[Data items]
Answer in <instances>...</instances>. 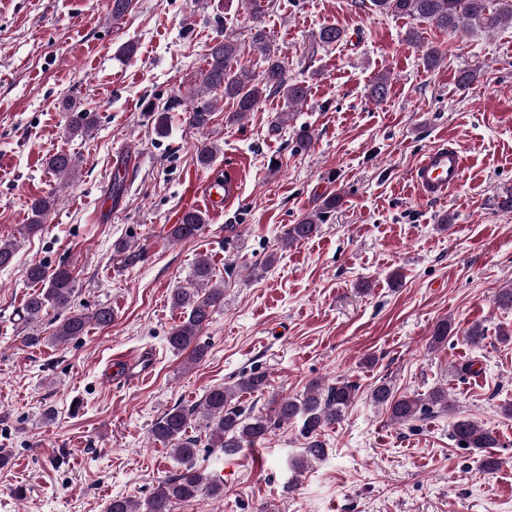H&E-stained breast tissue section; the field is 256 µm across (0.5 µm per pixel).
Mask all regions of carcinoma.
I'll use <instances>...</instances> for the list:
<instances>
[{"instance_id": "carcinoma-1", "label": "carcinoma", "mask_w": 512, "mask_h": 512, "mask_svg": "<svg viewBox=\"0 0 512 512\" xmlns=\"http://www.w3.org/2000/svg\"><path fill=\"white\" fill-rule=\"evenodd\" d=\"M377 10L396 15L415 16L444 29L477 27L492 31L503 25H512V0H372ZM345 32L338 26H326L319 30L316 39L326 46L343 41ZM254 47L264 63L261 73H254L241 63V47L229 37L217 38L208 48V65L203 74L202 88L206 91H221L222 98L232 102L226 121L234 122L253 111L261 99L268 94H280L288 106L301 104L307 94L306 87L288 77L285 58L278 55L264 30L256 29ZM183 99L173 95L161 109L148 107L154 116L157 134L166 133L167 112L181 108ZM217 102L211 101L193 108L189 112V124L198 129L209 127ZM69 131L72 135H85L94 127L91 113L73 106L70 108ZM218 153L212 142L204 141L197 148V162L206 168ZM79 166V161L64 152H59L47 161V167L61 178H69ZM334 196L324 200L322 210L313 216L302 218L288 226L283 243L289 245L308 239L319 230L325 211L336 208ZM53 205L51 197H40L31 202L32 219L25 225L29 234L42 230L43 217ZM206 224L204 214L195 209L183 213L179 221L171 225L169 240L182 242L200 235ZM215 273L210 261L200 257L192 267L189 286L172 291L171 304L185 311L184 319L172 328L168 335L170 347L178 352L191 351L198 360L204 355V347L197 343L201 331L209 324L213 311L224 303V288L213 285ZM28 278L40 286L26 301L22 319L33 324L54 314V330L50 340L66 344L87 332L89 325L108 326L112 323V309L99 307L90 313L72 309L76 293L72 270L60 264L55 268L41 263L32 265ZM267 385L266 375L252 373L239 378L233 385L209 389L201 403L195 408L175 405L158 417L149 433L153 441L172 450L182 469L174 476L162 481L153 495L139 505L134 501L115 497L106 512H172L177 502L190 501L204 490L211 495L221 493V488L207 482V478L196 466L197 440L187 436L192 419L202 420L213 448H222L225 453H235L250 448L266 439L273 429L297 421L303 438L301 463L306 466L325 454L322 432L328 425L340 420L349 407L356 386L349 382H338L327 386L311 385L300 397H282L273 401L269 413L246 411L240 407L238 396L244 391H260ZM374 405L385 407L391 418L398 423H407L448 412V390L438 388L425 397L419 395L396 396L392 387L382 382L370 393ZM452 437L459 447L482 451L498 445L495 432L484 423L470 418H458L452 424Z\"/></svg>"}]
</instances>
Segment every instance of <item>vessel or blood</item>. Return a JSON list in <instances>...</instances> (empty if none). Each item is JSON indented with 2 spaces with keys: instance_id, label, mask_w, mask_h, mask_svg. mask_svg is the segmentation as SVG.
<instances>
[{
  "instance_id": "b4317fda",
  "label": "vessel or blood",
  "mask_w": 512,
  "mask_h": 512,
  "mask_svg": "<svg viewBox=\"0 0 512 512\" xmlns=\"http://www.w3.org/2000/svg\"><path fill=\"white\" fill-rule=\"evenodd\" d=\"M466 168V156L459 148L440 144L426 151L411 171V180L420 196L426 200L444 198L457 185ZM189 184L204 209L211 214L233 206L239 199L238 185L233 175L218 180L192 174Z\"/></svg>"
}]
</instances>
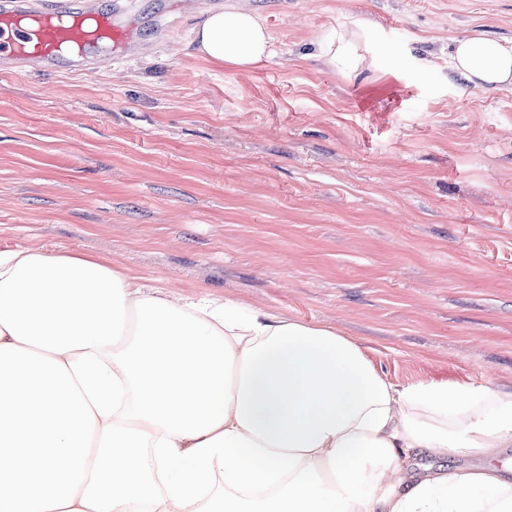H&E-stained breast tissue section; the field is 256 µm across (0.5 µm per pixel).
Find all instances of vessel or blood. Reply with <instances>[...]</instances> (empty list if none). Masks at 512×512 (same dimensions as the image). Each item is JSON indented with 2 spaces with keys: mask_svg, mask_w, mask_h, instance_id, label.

**Exercise**
Set down the line containing "Segment every instance", then every later line through the end of the material, exactly as written; omit any picture.

**Complete output**
Segment every instance of <item>vessel or blood</item>. Return a JSON list in <instances>...</instances> (empty if none). Each item is JSON indented with 2 spaces with keys: instance_id, label, mask_w, mask_h, mask_svg. mask_svg is the segmentation as SVG.
<instances>
[{
  "instance_id": "b4317fda",
  "label": "vessel or blood",
  "mask_w": 512,
  "mask_h": 512,
  "mask_svg": "<svg viewBox=\"0 0 512 512\" xmlns=\"http://www.w3.org/2000/svg\"><path fill=\"white\" fill-rule=\"evenodd\" d=\"M466 168V156L459 148L440 144L426 151L411 171V180L420 196L426 200L444 198L457 185ZM189 184L204 209L211 214L233 206L239 199L238 185L233 175L218 180L192 174Z\"/></svg>"
}]
</instances>
H&E-stained breast tissue section; the field is 256 µm across (0.5 µm per pixel).
Find all instances of vessel or blood. Reply with <instances>[...]</instances> (empty list if none). Masks at 512×512 (same dimensions as the image). Each item is JSON indented with 2 spaces with keys: mask_svg, mask_w, mask_h, instance_id, label.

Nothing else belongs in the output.